[Opening Material to process section]

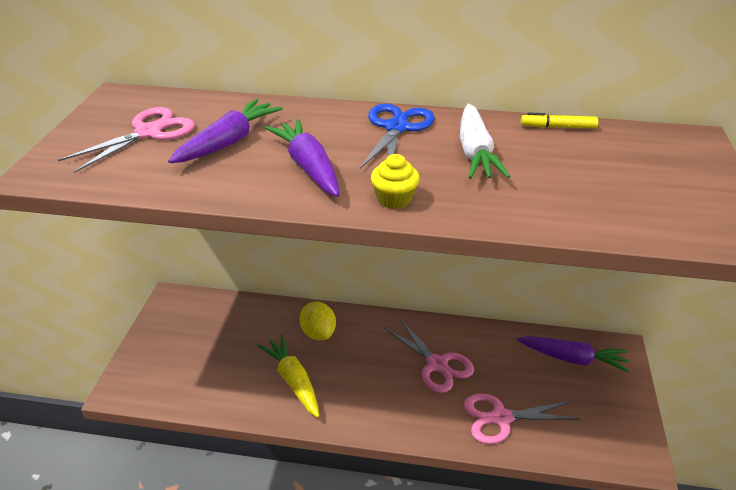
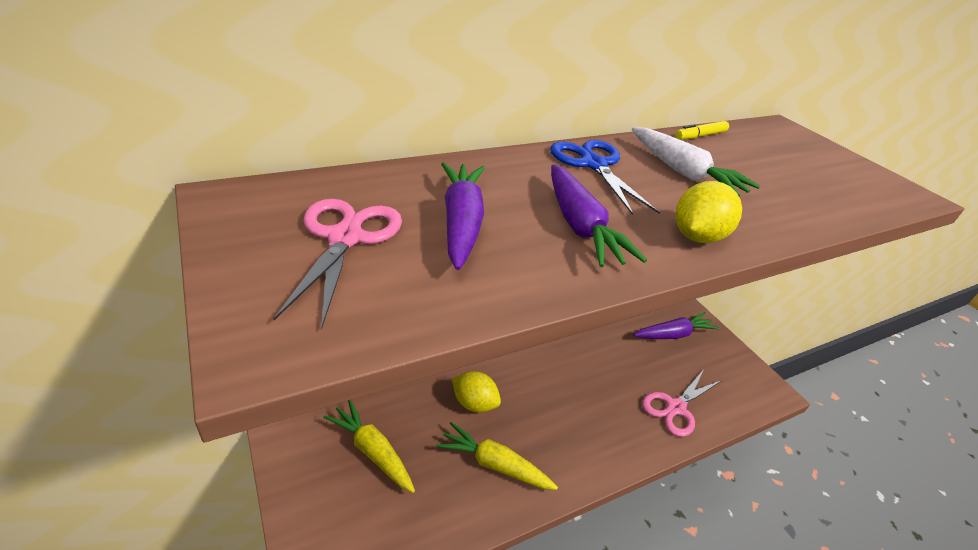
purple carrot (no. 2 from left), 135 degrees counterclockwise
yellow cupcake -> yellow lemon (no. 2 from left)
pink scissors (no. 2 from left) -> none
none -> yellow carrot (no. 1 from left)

[Closing Material to process section]
[Opening Material to process section]

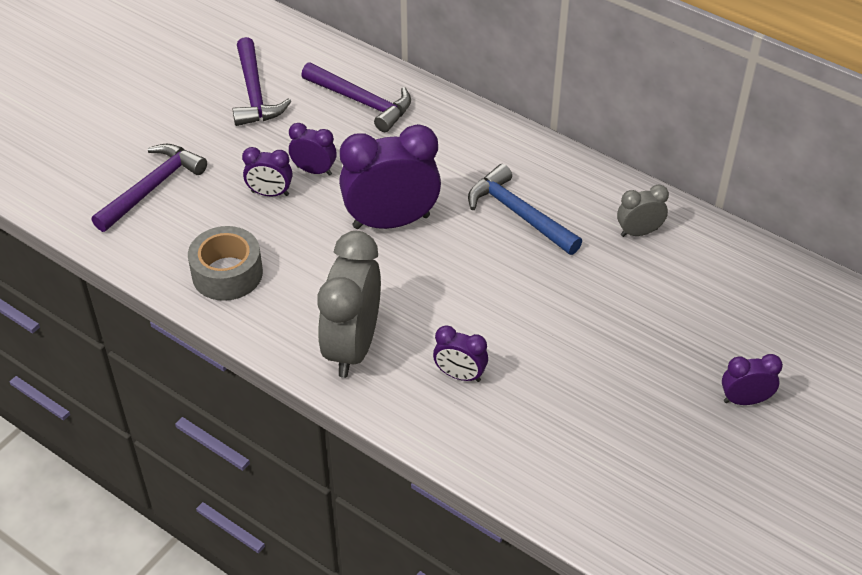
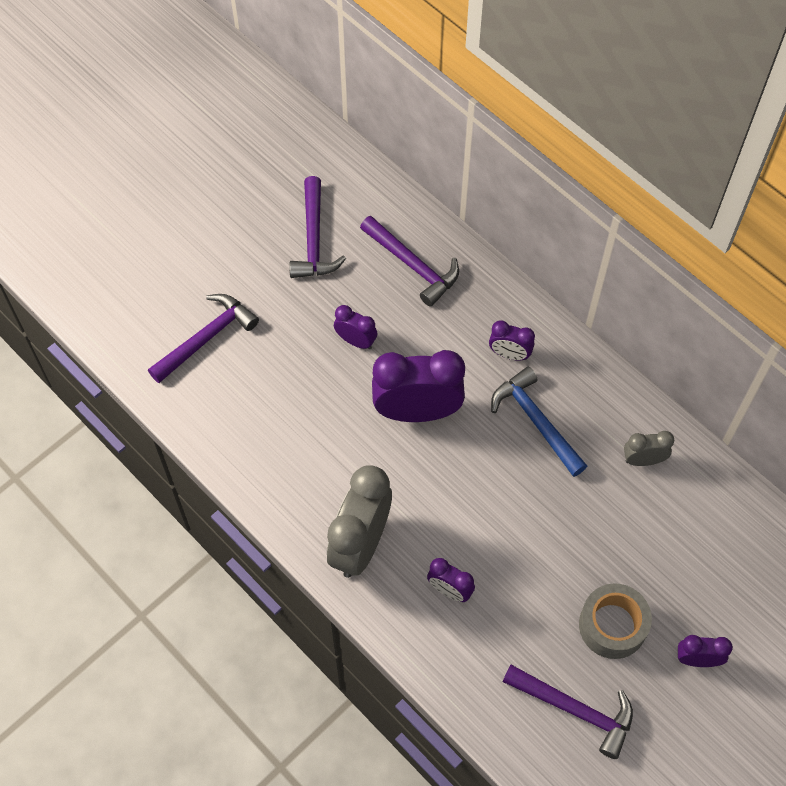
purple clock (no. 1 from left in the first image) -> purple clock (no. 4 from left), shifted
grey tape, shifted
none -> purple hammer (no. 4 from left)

[Closing Material to process section]

* Task statement:
Write out each line above with the word "carrot".

* The completed task:
purple carrot (no. 2 from left), 135 degrees counterclockwise
none -> yellow carrot (no. 1 from left)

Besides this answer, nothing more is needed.